[Start of section]
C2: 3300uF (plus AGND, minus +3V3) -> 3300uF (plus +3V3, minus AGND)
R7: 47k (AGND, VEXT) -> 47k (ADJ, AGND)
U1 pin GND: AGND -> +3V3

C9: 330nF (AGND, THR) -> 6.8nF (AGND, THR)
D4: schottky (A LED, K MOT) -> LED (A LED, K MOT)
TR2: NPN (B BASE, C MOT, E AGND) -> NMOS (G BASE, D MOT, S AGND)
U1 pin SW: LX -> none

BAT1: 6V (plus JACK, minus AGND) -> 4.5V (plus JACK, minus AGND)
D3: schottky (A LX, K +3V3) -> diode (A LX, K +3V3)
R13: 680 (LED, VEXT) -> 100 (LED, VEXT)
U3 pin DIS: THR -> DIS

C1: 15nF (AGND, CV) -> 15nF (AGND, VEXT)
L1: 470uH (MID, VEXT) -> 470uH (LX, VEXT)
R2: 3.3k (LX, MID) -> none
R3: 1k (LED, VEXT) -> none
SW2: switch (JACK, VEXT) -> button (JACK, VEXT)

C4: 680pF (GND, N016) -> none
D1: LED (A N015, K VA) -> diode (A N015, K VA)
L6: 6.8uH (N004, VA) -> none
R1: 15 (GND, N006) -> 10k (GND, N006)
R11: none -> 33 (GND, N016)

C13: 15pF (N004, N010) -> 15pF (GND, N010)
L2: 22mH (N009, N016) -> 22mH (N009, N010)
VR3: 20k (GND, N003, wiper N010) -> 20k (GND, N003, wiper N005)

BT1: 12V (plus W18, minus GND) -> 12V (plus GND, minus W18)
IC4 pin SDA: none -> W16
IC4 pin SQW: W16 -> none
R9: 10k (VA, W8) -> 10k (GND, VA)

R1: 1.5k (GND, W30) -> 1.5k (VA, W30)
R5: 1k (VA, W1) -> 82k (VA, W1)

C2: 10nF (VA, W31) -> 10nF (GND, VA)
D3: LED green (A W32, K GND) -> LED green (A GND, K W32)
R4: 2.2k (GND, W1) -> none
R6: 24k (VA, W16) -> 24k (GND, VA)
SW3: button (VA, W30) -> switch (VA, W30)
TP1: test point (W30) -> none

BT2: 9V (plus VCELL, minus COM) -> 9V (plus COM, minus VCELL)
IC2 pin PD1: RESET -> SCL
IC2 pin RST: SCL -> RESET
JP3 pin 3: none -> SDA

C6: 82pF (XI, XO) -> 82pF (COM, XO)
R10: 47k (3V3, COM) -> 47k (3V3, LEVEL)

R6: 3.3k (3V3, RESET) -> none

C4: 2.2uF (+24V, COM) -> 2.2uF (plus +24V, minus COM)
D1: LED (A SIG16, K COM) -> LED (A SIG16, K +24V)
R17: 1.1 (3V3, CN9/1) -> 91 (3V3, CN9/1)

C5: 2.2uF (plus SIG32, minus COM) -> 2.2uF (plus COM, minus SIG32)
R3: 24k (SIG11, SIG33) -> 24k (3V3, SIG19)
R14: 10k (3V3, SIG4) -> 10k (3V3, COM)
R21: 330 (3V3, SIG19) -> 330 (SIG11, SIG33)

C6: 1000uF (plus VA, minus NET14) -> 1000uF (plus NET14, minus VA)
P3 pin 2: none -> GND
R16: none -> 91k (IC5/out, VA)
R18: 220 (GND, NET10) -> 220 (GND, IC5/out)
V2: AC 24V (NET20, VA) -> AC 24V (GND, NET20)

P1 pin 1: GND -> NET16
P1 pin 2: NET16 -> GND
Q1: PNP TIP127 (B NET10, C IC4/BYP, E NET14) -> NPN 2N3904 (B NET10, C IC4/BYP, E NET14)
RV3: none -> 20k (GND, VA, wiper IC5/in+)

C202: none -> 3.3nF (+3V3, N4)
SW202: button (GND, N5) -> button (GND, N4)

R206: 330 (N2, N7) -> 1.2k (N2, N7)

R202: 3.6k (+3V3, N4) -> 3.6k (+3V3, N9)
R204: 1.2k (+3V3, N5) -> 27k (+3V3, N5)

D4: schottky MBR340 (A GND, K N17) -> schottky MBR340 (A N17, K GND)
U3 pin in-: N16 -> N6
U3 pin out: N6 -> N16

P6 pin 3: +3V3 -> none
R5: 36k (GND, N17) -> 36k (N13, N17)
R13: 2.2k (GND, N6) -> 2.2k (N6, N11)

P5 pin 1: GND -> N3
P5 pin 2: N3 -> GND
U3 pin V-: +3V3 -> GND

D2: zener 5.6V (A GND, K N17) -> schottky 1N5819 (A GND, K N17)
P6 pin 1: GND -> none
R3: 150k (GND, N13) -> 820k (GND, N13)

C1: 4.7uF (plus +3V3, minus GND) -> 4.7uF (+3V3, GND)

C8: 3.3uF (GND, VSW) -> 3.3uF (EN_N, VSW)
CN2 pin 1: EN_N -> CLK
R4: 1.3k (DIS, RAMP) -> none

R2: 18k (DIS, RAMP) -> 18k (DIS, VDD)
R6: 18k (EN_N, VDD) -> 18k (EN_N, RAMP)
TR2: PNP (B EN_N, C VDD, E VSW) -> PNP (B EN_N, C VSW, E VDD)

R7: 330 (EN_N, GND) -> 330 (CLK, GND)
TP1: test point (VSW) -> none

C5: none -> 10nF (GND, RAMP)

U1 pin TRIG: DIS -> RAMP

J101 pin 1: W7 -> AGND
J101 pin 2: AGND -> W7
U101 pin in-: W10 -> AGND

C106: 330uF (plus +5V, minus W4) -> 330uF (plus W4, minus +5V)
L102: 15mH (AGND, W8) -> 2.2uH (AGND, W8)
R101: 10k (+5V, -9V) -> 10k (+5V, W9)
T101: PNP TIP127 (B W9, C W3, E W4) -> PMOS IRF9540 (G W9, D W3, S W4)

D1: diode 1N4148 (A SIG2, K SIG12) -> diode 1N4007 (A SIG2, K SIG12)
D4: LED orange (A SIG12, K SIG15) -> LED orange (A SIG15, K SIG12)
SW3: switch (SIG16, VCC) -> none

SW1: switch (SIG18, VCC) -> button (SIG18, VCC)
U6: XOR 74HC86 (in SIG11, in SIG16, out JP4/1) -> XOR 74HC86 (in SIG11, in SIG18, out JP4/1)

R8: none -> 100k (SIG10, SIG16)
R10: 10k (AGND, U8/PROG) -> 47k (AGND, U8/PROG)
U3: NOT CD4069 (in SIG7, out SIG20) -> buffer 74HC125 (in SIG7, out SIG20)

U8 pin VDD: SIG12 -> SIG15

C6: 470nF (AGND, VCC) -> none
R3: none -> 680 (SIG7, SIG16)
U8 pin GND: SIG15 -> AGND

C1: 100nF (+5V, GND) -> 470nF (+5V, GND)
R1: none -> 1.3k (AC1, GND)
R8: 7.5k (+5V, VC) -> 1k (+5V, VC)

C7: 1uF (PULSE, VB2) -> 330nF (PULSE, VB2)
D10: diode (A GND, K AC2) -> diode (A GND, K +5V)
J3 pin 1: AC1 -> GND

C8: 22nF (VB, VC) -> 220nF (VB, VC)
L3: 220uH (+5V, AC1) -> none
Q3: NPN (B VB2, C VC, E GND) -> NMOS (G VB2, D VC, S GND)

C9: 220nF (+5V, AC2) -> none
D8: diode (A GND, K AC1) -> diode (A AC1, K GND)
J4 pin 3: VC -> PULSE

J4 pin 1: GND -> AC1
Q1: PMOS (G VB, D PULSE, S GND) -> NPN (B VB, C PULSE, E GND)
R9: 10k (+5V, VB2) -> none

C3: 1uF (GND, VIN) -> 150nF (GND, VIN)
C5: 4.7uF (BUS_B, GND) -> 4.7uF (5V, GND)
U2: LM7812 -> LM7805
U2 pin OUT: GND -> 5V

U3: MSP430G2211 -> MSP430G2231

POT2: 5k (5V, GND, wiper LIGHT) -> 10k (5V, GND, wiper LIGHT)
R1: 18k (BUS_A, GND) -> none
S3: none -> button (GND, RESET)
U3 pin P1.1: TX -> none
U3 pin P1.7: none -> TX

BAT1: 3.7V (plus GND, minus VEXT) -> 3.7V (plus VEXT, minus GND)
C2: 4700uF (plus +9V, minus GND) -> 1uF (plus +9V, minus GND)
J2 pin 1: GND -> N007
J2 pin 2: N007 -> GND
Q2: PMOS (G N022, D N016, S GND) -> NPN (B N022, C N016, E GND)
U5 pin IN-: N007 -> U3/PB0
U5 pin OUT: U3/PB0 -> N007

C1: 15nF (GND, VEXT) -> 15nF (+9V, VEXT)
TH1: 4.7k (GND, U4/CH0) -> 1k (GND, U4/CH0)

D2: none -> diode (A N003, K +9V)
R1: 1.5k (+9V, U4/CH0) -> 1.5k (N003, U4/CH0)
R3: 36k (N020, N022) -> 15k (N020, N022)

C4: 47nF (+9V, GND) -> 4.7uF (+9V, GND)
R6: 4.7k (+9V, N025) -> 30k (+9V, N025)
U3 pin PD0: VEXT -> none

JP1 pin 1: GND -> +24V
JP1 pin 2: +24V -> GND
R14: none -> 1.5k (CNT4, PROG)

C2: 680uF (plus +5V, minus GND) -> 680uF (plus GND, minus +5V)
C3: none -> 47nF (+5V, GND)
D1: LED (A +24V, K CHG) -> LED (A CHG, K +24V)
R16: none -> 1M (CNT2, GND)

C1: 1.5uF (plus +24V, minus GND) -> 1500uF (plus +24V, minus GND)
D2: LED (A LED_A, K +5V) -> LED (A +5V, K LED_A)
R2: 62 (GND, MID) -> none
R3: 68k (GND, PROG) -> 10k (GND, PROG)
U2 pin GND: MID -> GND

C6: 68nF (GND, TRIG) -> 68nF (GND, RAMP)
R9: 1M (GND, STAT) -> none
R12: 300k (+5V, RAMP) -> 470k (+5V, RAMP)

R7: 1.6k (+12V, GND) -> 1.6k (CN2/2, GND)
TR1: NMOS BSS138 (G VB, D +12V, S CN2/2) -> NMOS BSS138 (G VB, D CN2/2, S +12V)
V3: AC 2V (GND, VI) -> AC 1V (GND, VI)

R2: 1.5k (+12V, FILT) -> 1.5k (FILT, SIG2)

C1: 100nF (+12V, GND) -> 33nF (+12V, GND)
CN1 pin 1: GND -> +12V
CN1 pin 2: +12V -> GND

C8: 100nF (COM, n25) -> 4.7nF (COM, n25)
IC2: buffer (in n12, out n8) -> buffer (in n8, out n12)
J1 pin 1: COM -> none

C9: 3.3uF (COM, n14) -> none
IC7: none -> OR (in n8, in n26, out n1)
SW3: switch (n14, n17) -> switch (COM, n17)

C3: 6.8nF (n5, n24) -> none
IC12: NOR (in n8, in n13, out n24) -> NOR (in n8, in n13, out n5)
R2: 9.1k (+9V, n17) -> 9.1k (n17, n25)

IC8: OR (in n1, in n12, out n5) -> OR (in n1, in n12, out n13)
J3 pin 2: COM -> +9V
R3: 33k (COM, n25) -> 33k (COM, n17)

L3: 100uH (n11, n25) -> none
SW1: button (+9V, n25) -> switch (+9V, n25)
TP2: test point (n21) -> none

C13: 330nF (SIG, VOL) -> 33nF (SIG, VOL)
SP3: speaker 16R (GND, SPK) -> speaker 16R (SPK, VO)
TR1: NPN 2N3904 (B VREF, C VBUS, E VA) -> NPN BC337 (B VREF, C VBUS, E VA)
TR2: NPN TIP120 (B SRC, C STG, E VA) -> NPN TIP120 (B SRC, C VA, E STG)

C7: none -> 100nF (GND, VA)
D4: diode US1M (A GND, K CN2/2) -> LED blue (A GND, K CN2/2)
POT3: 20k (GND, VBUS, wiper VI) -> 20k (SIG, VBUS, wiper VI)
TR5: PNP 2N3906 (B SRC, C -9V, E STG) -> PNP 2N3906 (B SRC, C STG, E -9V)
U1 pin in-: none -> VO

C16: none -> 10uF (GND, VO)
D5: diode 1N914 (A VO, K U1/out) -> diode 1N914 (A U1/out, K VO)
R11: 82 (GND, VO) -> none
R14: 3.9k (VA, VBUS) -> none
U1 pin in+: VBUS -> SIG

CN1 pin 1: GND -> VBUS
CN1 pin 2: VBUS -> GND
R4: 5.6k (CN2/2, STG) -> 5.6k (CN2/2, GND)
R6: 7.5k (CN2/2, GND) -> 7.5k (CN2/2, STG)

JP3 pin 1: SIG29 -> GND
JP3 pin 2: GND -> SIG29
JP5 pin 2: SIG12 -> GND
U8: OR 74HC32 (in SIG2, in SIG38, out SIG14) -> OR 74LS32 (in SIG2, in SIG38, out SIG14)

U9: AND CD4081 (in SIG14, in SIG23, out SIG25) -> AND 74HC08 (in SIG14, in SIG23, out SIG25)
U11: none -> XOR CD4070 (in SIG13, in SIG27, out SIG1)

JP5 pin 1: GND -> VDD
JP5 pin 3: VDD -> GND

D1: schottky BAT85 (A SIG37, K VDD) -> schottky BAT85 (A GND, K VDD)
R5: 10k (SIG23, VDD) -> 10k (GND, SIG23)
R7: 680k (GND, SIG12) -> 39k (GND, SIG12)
[End of section]
TASK BRIEF:
Extract the lines of the preceding material that run from the line with "J3 pin 2: COM -> +9V" through the line with "TR1: NPN 2N3904", inclusive, reproducing them exactly and adding nothing.

SOLUTION TO THE EXERCISE:
J3 pin 2: COM -> +9V
R3: 33k (COM, n25) -> 33k (COM, n17)

L3: 100uH (n11, n25) -> none
SW1: button (+9V, n25) -> switch (+9V, n25)
TP2: test point (n21) -> none

C13: 330nF (SIG, VOL) -> 33nF (SIG, VOL)
SP3: speaker 16R (GND, SPK) -> speaker 16R (SPK, VO)
TR1: NPN 2N3904 (B VREF, C VBUS, E VA) -> NPN BC337 (B VREF, C VBUS, E VA)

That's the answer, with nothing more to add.